------ MATERIALS PROVIDED

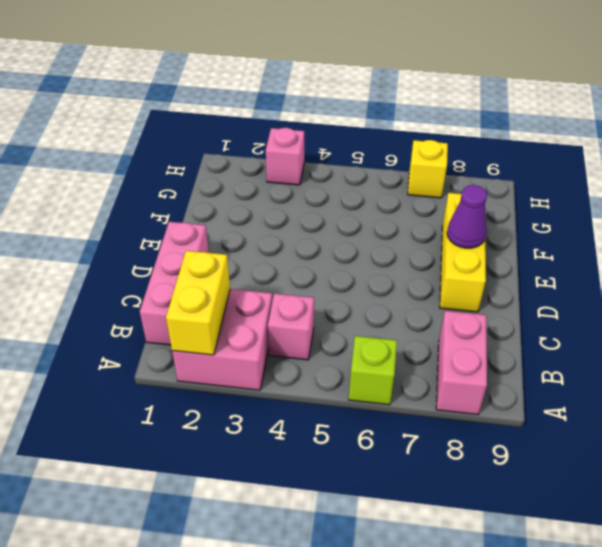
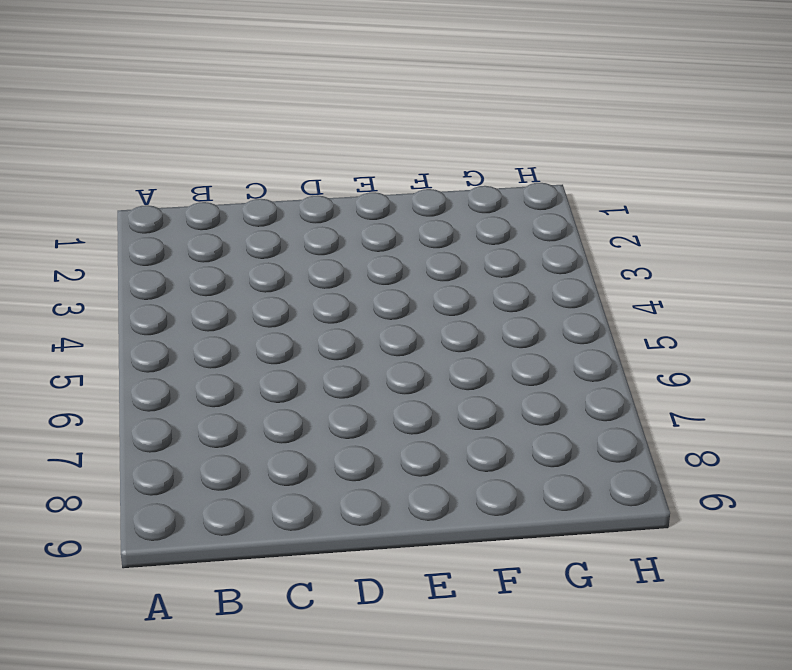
none -> pink brick A2:B3 level 1
none -> lime brick A6 level 1

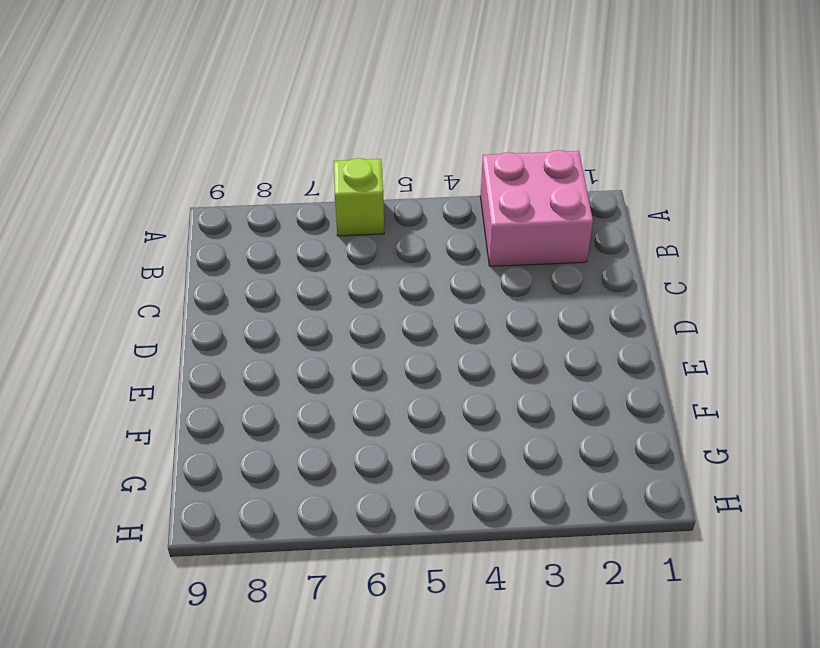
none -> pink brick A8:B8 level 1
none -> pink brick B1:D1 level 1

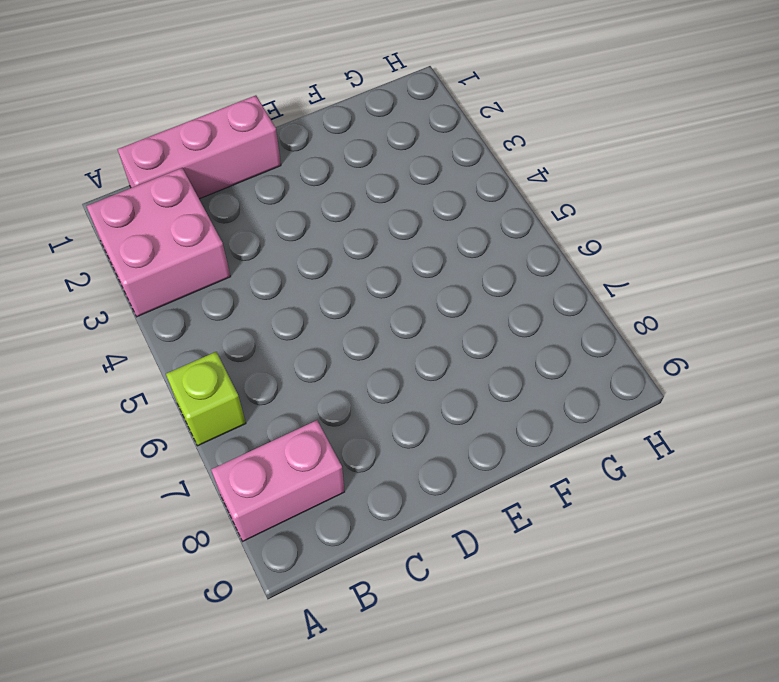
none -> pink brick B4 level 1
none -> yellow brick D8:F8 level 1

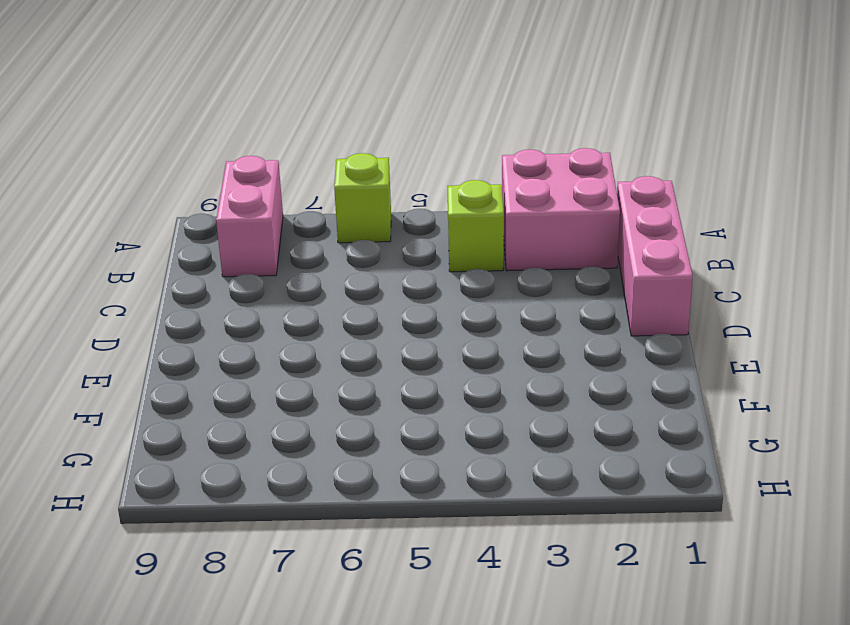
lime brick B4 level 1 -> pink brick B4 level 1
none -> yellow brick D8:F8 level 1
none -> pink brick H3 level 1

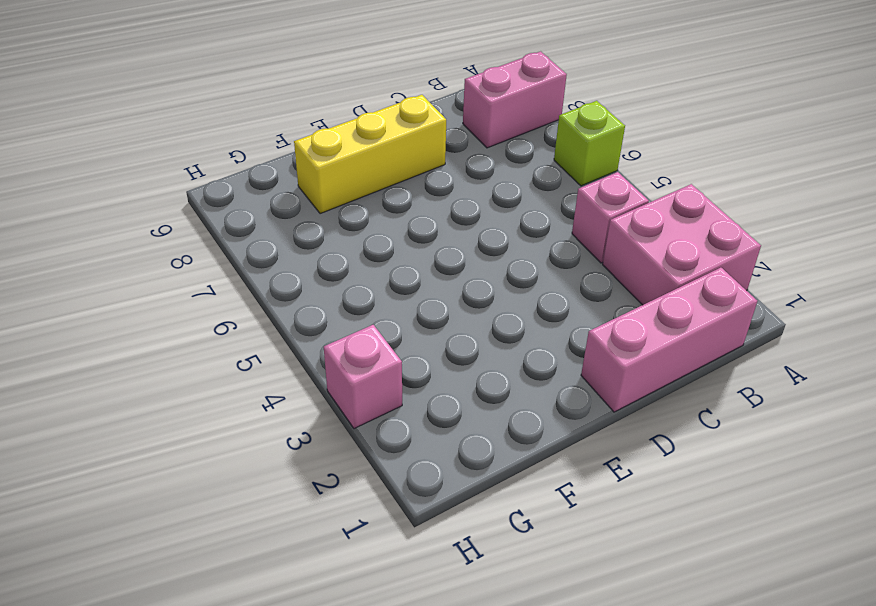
none -> yellow brick H7 level 1
none -> yellow brick A2:B2 level 2

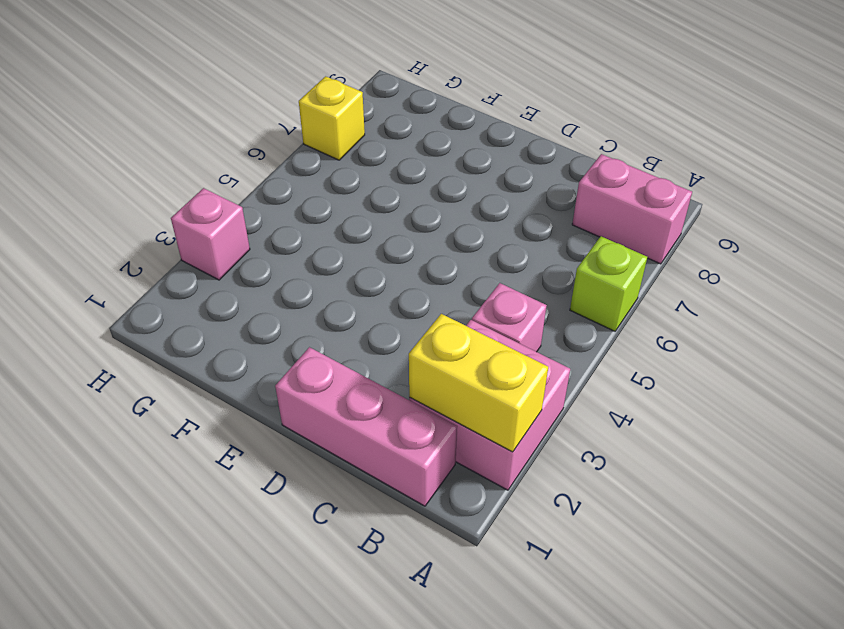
none -> yellow brick D8:F8 level 1
none -> purple cone E8 level 2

------------

TASK TO CARRY OUT: Give the entries again word for word, but skip the pictures.

TASK RESPONSE:
none -> pink brick A2:B3 level 1
none -> lime brick A6 level 1

none -> pink brick A8:B8 level 1
none -> pink brick B1:D1 level 1

none -> pink brick B4 level 1
none -> yellow brick D8:F8 level 1

lime brick B4 level 1 -> pink brick B4 level 1
none -> yellow brick D8:F8 level 1
none -> pink brick H3 level 1

none -> yellow brick H7 level 1
none -> yellow brick A2:B2 level 2

none -> yellow brick D8:F8 level 1
none -> purple cone E8 level 2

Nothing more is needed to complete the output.